• ASSIGNMENT:
Where the word "down" occurs in a line of the listing below, copy that line.
·····
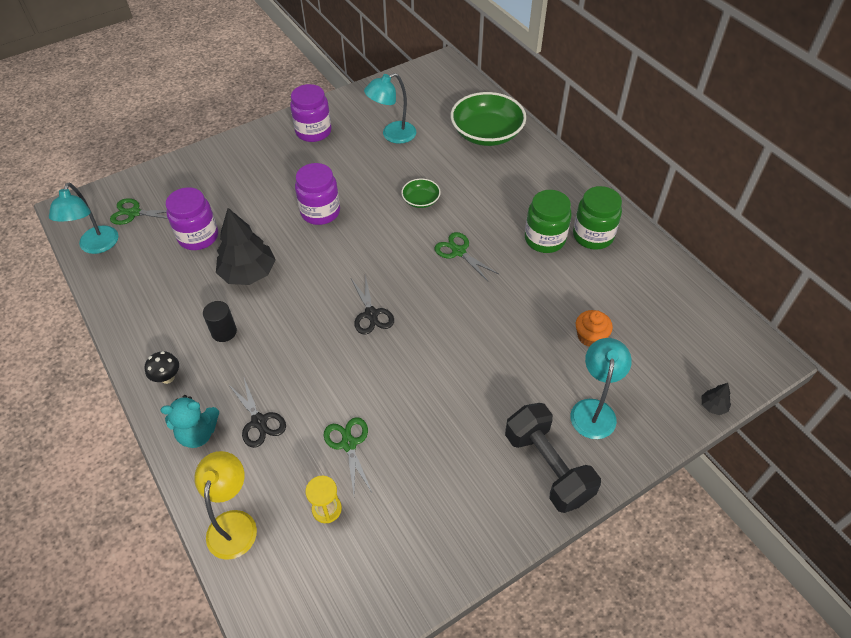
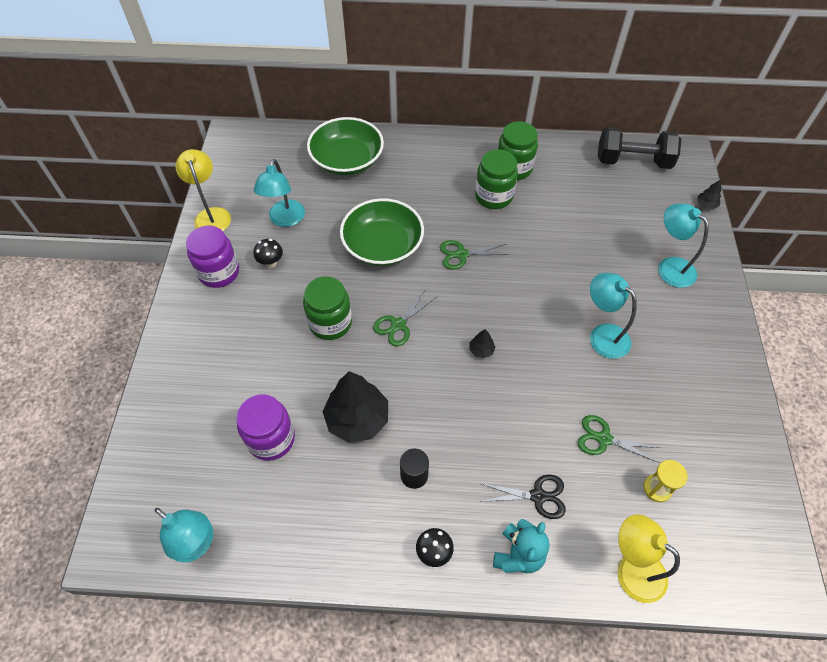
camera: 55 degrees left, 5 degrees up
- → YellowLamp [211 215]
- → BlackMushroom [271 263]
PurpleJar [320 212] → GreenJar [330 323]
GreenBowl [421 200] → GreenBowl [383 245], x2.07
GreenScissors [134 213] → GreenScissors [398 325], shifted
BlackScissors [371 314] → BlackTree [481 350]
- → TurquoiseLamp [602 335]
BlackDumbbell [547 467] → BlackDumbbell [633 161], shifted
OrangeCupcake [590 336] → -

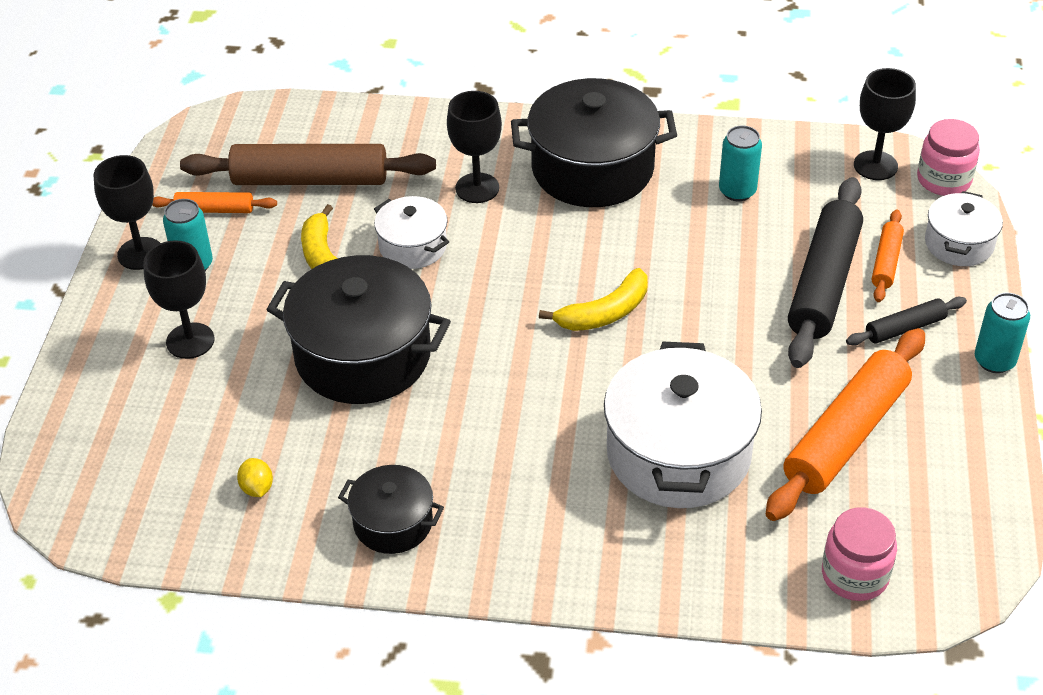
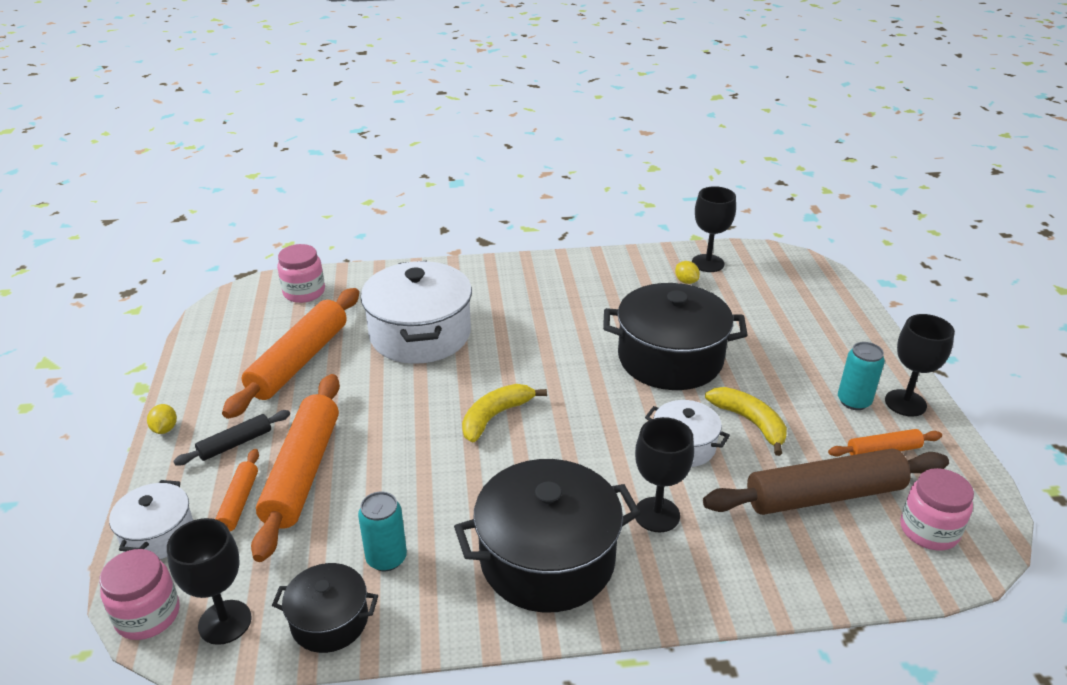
camera: 165 degrees right, 10 degrees down
TurquoiseCan [994 361] → YellowLemon [165 429]
BlackRollingPin [824 283] → OrangeRollingPin [302 472]
BlackPot [393 523] → BlackPot [329 621], shifted
BlackGoblet [190 341] → BlackGoblet [708 263], shifted
- → PinkJar [929 530]

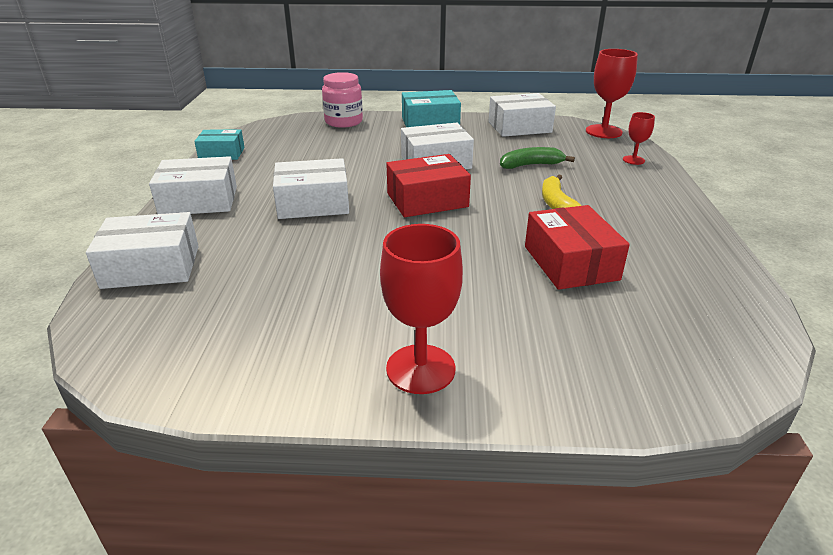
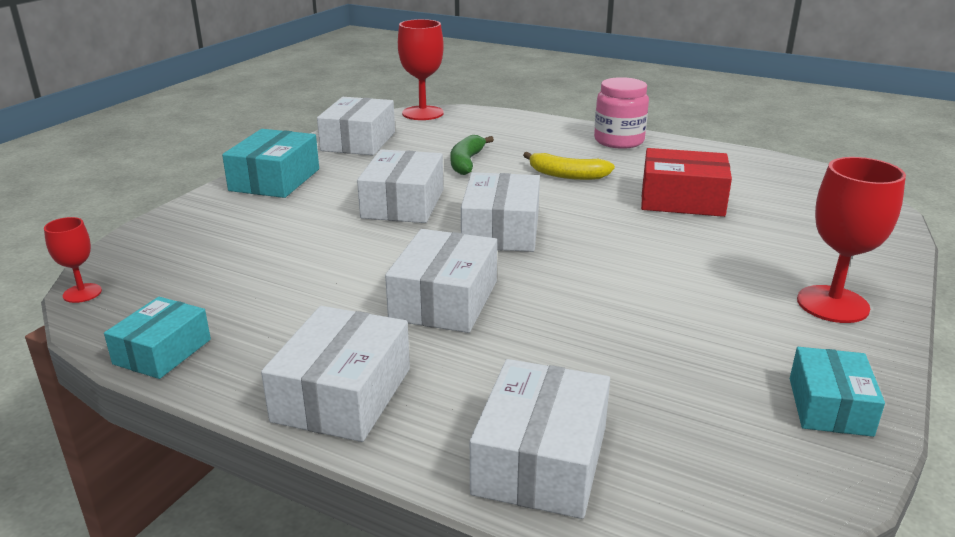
camera: 65 degrees left, 5 degrees down
RedGoblet [633 160] → RedGoblet [82 293], shifted
RedBox [427 200] → WhiteBox [501 230]
PinkJar [343 122] → PinkJar [619 141], shifted
- → TurquoiseBox [829 406]

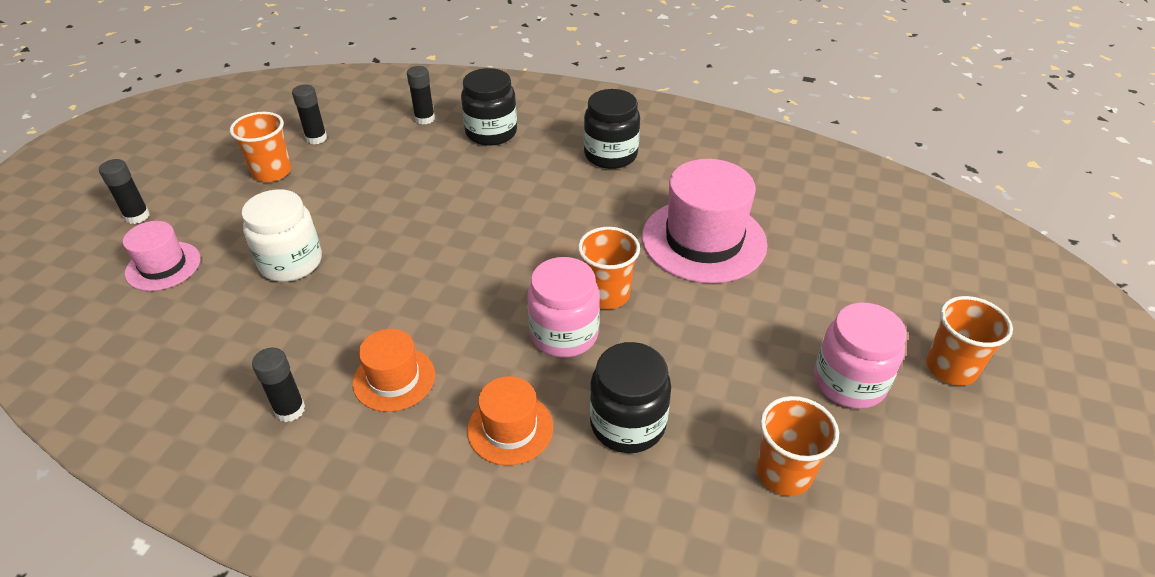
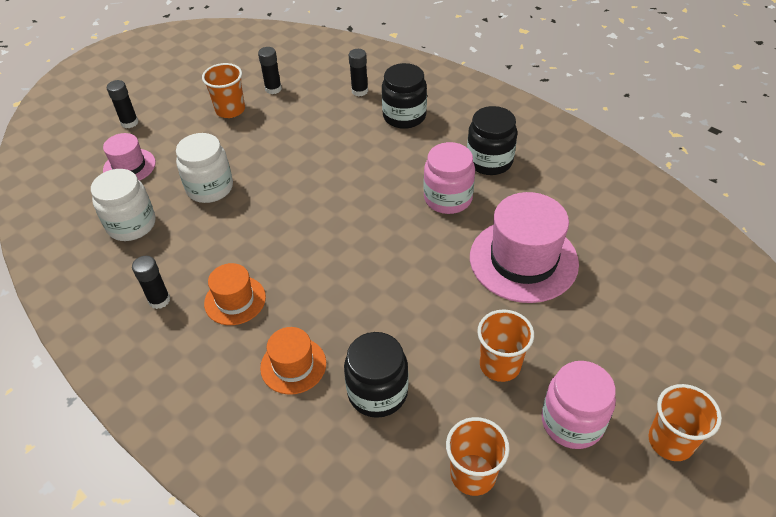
camera: 25 degrees right, 5 degrees up
- → WhiteJar [131 225]
PinkJar [564 334] → PinkJar [448 198], shifted
OrangeCup [607 294] → OrangeCup [500 365], shifted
·····
• THE ANSWER:
camera: 165 degrees right, 10 degrees down
camera: 65 degrees left, 5 degrees down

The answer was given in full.